▶ [Material shown]
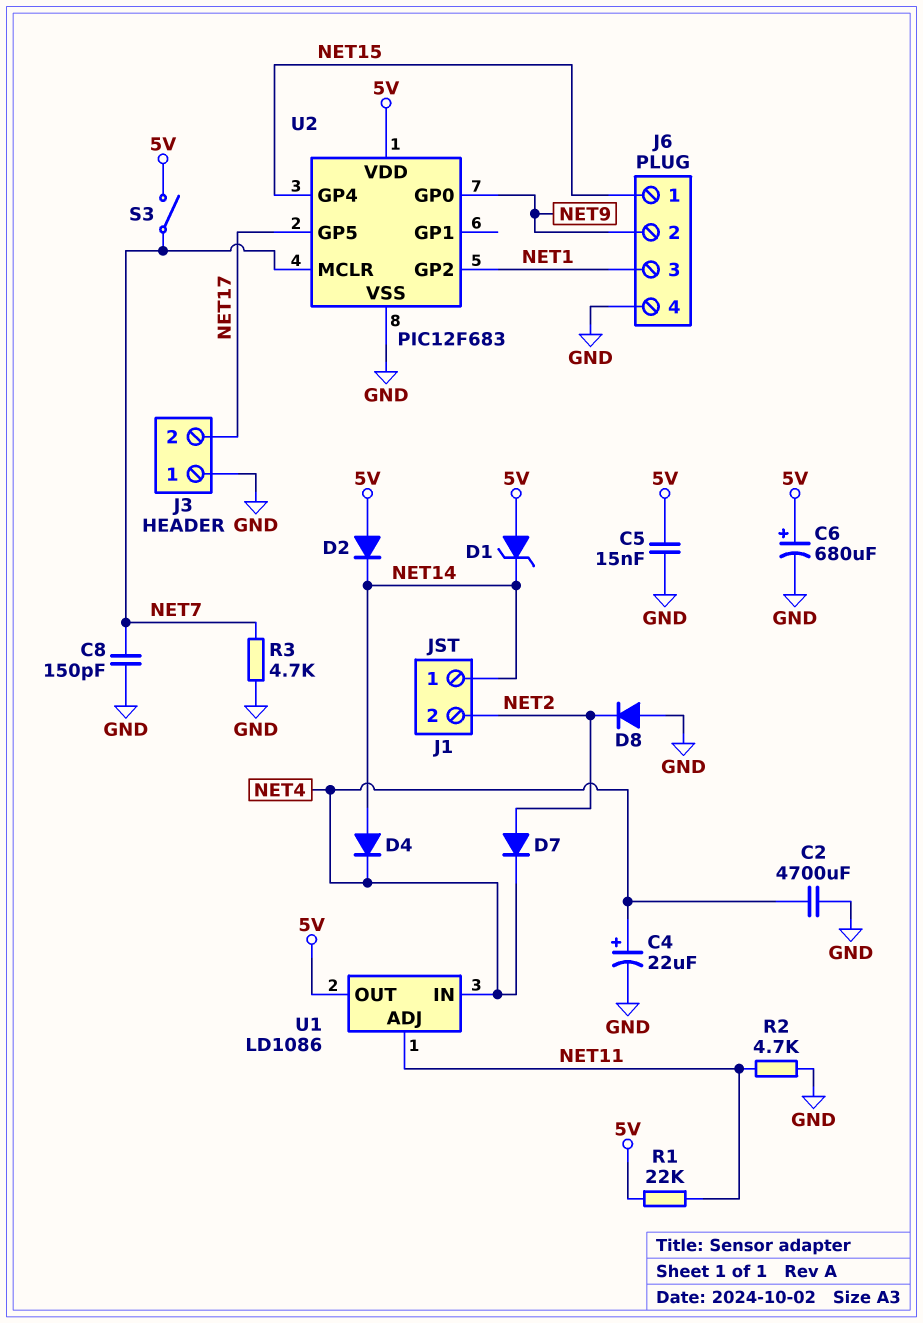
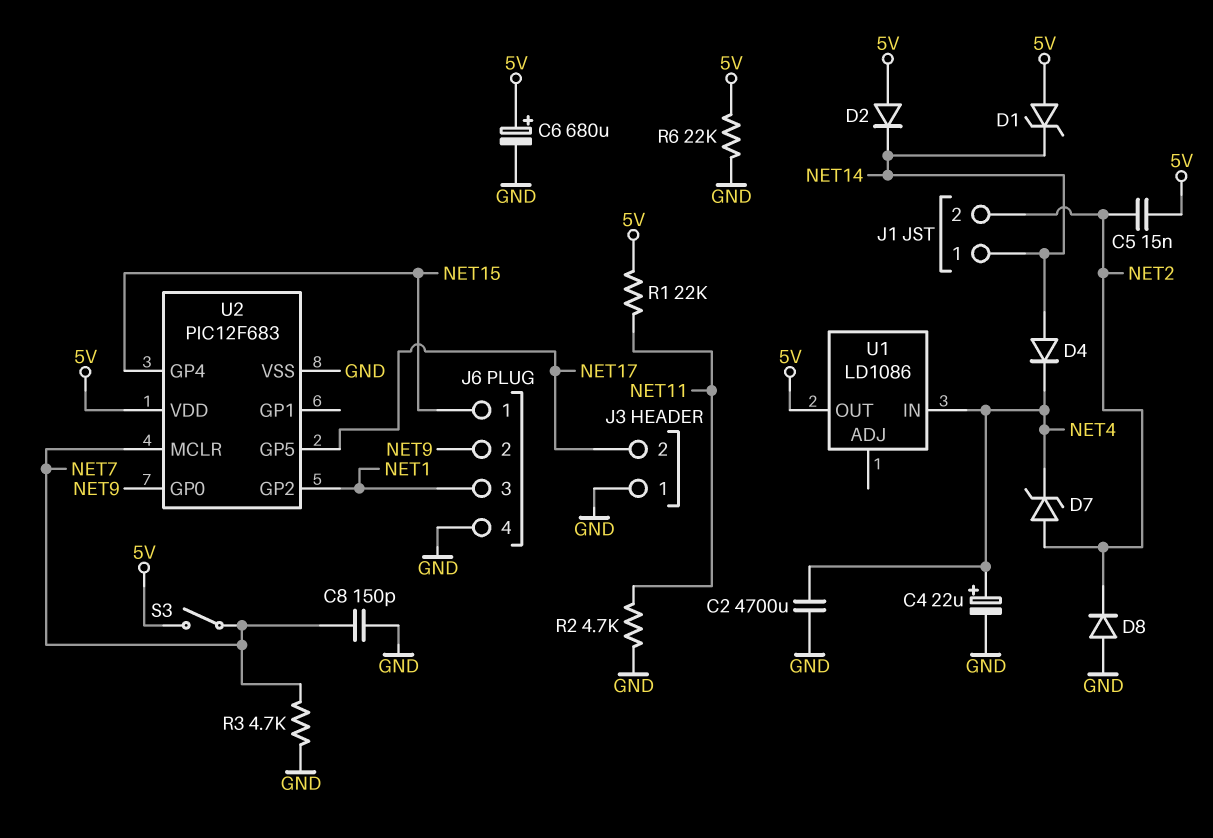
C5: 15nF (5V, GND) -> 15nF (5V, NET2)
D7: diode (A NET2, K NET4) -> zener (A NET2, K NET4)
R6: none -> 22k (5V, GND)
U1 pin ADJ: NET11 -> none

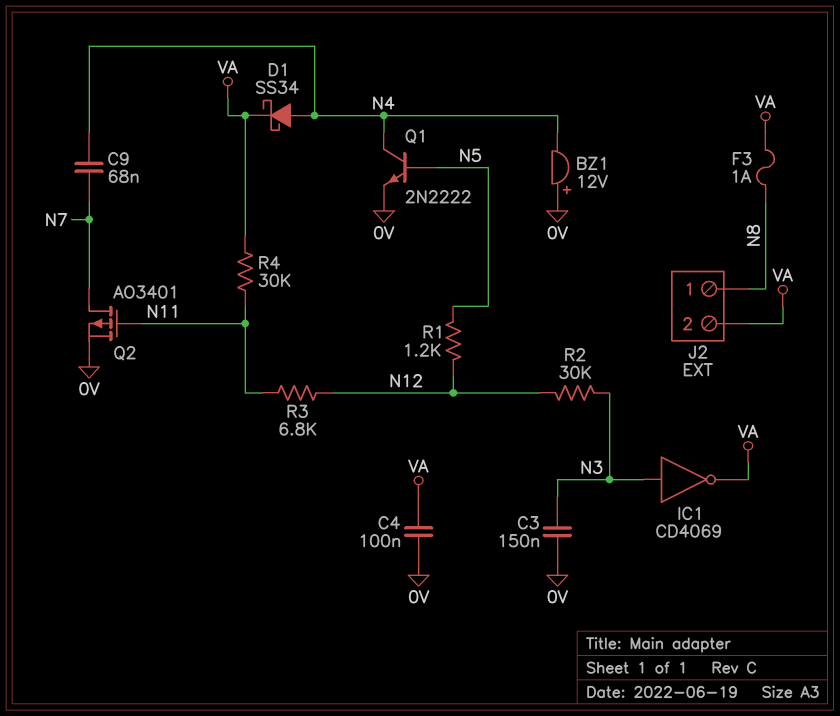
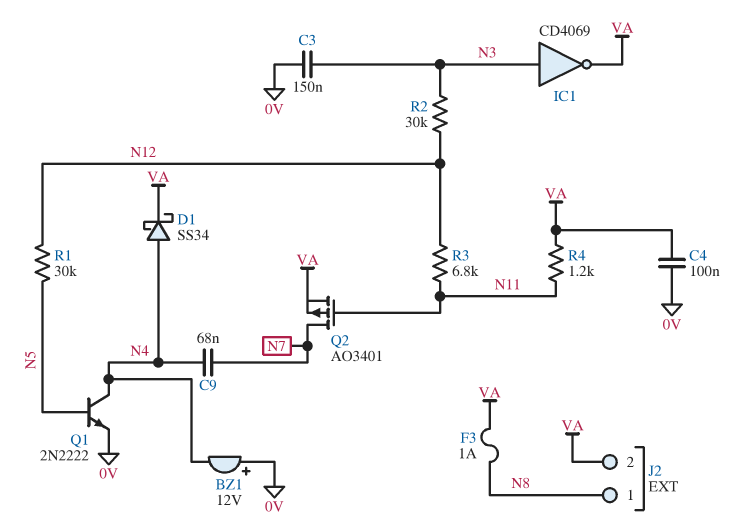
Q2: PMOS AO3401 (G N11, D N7, S 0V) -> PMOS AO3401 (G N11, D N7, S VA)
R1: 1.2k (N5, N12) -> 30k (N5, N12)
R4: 30k (N11, VA) -> 1.2k (N11, VA)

▶ [Task prompt] Above are the records; repeat them all exactly, without the pictures.

▶ [Solution to the exercise]
C5: 15nF (5V, GND) -> 15nF (5V, NET2)
D7: diode (A NET2, K NET4) -> zener (A NET2, K NET4)
R6: none -> 22k (5V, GND)
U1 pin ADJ: NET11 -> none

Q2: PMOS AO3401 (G N11, D N7, S 0V) -> PMOS AO3401 (G N11, D N7, S VA)
R1: 1.2k (N5, N12) -> 30k (N5, N12)
R4: 30k (N11, VA) -> 1.2k (N11, VA)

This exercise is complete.